--- SUPPLIED DATA ---

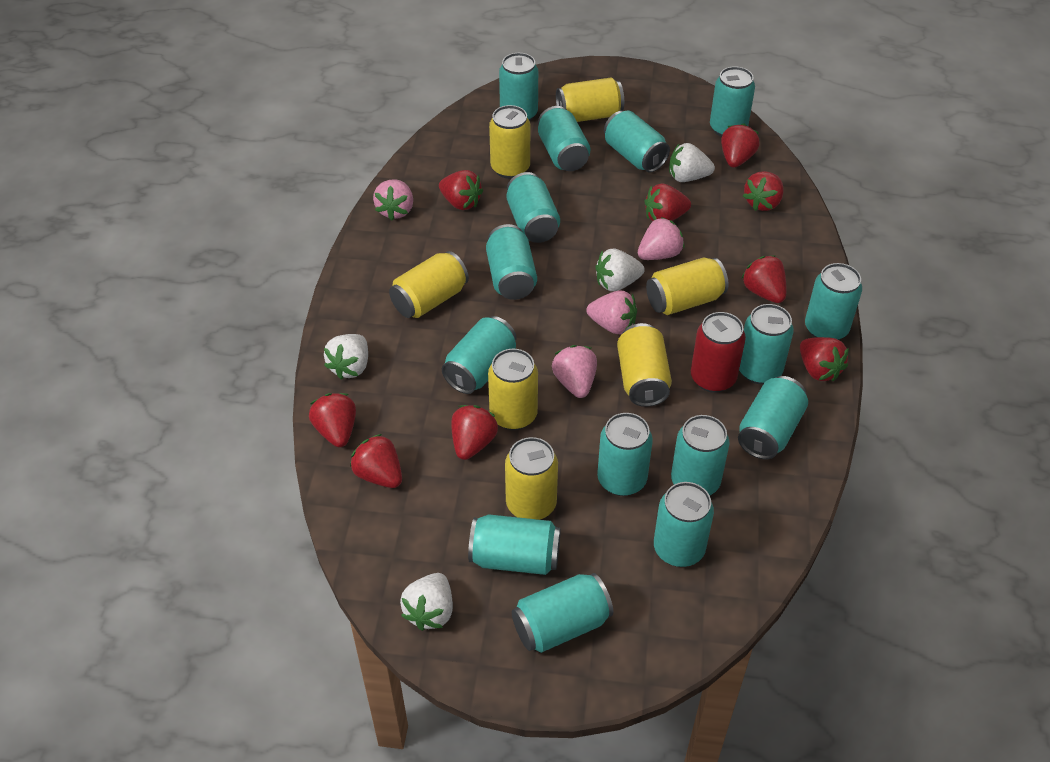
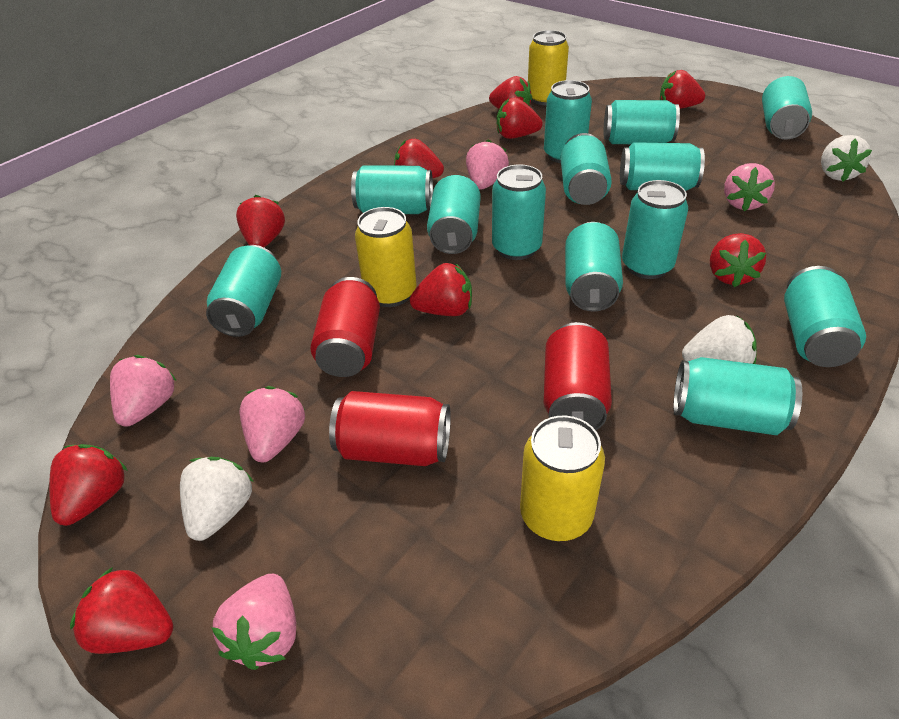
pink strawberry: 4 -> 5
red can: 1 -> 3
turquoise can: 15 -> 13
white strawberry: 4 -> 3
yellow can: 7 -> 3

--- EXERCISE ---
The whole listing, pictures excluded, should be output exactly.

--- EXERCISE SOLUTION ---
pink strawberry: 4 -> 5
red can: 1 -> 3
turquoise can: 15 -> 13
white strawberry: 4 -> 3
yellow can: 7 -> 3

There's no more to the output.